EXERCISE DETAILS
There is a line containing "U9 pin QB: n29 -> none" in the entries below. Repeat that line and every line after it exactly, and nothing more.

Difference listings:
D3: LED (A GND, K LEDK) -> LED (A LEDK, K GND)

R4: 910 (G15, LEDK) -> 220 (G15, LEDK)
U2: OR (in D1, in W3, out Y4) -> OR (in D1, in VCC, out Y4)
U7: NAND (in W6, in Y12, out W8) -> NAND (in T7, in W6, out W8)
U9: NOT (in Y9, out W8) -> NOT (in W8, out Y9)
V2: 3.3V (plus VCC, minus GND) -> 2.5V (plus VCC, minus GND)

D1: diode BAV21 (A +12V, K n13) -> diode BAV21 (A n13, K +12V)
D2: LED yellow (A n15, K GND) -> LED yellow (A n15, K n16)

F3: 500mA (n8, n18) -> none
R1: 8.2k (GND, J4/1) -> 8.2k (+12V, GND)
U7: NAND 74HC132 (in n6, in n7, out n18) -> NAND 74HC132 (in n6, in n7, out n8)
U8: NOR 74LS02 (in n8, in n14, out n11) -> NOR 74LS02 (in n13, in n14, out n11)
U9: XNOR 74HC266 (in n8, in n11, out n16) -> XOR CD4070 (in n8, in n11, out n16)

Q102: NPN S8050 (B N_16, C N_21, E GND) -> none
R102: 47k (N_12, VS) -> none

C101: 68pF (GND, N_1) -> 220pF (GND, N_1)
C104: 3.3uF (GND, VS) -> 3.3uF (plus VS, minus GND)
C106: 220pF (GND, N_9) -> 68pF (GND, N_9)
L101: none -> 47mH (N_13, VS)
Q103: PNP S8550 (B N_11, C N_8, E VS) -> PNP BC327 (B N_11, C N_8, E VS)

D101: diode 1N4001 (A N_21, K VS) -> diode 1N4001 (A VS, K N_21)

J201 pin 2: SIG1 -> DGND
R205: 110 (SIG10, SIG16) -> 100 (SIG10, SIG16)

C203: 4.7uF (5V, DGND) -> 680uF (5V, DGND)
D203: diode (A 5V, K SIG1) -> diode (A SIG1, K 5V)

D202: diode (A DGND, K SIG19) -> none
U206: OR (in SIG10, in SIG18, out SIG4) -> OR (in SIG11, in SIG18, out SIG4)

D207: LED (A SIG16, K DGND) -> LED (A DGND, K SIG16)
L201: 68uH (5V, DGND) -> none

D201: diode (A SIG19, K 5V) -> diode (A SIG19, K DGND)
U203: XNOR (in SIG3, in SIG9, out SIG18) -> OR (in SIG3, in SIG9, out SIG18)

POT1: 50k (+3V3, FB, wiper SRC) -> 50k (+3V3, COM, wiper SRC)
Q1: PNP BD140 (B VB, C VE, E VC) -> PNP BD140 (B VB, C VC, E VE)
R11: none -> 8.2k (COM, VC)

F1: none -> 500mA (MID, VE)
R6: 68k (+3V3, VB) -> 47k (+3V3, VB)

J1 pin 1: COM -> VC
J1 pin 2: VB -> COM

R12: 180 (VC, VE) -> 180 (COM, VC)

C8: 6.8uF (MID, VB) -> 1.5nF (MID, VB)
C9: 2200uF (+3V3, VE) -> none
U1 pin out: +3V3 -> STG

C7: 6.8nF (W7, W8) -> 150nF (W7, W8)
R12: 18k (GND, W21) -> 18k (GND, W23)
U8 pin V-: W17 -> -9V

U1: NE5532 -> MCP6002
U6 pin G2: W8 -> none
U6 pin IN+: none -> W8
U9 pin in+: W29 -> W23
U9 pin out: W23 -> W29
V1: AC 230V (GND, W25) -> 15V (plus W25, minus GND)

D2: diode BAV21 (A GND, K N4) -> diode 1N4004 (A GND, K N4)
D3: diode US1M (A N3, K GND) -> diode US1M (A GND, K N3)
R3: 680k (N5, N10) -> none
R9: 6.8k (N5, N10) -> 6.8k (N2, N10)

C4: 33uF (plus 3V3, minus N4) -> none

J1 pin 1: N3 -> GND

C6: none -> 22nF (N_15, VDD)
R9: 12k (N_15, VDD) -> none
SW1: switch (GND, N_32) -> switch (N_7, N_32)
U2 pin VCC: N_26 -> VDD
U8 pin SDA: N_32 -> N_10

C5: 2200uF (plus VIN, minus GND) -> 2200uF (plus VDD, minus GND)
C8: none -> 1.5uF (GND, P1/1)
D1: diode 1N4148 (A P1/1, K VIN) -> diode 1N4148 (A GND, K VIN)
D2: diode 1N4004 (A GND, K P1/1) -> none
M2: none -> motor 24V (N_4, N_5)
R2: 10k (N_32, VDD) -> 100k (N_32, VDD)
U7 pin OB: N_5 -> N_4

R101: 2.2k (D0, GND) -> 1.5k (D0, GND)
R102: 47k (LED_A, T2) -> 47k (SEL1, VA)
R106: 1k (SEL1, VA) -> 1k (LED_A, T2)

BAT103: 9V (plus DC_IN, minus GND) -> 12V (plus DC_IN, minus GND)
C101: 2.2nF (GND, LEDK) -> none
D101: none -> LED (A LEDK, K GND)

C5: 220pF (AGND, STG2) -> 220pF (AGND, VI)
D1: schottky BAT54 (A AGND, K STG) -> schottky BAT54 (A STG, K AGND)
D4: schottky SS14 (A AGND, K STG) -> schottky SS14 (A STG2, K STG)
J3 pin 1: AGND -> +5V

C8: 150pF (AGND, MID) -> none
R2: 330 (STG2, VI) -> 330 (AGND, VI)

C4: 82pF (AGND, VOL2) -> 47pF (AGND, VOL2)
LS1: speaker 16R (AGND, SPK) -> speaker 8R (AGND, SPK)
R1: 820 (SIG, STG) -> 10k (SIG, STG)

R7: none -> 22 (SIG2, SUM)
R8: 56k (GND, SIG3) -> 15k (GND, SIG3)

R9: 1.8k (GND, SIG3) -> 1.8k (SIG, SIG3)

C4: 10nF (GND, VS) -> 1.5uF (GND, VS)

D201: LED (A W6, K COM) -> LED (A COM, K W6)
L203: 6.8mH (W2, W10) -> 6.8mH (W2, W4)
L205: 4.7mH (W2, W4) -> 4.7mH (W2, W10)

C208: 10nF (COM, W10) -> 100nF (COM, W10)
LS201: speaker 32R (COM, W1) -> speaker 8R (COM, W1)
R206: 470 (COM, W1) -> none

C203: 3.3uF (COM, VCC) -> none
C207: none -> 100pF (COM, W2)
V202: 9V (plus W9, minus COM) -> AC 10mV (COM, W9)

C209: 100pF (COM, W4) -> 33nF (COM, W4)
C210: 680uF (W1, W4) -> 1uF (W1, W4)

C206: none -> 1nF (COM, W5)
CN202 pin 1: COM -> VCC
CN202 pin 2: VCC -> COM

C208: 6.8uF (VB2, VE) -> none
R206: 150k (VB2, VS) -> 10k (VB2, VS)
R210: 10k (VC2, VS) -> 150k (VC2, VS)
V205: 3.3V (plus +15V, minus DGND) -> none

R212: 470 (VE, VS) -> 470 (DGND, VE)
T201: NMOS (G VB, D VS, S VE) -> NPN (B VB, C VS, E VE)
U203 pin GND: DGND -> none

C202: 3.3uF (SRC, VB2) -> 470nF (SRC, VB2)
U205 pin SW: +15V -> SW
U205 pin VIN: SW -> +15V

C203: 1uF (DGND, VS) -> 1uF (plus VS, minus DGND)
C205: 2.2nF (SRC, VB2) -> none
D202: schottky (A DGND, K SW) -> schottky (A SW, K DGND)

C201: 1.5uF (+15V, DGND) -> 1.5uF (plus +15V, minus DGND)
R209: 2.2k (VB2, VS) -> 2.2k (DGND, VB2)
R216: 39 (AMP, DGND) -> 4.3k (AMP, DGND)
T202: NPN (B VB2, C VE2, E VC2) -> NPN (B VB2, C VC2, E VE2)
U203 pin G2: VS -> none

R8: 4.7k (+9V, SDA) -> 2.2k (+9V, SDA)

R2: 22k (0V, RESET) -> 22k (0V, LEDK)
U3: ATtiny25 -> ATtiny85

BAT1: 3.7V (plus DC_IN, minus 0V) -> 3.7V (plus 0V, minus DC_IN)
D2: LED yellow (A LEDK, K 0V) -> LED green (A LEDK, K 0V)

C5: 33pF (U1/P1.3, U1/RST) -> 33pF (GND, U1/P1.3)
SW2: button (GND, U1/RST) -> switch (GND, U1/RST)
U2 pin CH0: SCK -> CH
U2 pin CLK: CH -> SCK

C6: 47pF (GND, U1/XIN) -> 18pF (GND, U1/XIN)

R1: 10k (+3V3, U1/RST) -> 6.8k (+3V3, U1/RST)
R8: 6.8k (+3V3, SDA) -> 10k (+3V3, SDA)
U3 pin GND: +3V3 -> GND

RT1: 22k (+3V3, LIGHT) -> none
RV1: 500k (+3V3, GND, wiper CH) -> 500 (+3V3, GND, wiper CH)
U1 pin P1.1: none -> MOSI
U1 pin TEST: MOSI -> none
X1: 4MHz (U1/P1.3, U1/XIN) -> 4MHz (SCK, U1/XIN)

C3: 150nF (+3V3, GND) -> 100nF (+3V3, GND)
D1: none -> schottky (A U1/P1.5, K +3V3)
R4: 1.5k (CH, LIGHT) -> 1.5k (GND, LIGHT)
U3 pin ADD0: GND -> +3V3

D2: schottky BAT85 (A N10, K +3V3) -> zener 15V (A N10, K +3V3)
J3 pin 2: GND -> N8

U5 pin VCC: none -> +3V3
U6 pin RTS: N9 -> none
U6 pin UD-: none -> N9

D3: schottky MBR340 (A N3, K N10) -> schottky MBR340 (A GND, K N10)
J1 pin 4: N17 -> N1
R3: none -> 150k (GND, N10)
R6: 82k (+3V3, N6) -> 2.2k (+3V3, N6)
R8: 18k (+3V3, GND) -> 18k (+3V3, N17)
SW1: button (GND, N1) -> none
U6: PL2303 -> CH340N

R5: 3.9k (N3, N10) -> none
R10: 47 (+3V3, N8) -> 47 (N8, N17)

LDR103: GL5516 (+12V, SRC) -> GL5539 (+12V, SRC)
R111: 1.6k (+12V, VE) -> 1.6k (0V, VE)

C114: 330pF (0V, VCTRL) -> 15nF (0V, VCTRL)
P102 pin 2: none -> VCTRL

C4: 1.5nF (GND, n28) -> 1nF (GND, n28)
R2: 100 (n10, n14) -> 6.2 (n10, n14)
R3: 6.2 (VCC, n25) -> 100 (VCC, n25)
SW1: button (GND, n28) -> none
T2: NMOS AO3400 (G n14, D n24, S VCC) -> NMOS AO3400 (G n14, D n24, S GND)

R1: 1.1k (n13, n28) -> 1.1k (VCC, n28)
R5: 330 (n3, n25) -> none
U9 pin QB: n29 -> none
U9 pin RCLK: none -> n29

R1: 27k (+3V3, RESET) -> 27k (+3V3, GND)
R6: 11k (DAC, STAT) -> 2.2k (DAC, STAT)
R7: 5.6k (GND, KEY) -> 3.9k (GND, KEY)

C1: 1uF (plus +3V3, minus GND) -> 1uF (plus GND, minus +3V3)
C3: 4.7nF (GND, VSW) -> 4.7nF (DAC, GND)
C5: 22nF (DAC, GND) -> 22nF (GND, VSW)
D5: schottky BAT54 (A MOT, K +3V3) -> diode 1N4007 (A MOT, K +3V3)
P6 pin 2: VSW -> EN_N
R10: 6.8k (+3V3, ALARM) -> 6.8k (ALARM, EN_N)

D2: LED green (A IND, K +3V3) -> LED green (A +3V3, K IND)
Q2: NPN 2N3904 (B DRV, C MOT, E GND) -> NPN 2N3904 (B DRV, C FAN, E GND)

EXERCISE OUTPUT
U9 pin QB: n29 -> none
U9 pin RCLK: none -> n29

R1: 27k (+3V3, RESET) -> 27k (+3V3, GND)
R6: 11k (DAC, STAT) -> 2.2k (DAC, STAT)
R7: 5.6k (GND, KEY) -> 3.9k (GND, KEY)

C1: 1uF (plus +3V3, minus GND) -> 1uF (plus GND, minus +3V3)
C3: 4.7nF (GND, VSW) -> 4.7nF (DAC, GND)
C5: 22nF (DAC, GND) -> 22nF (GND, VSW)
D5: schottky BAT54 (A MOT, K +3V3) -> diode 1N4007 (A MOT, K +3V3)
P6 pin 2: VSW -> EN_N
R10: 6.8k (+3V3, ALARM) -> 6.8k (ALARM, EN_N)

D2: LED green (A IND, K +3V3) -> LED green (A +3V3, K IND)
Q2: NPN 2N3904 (B DRV, C MOT, E GND) -> NPN 2N3904 (B DRV, C FAN, E GND)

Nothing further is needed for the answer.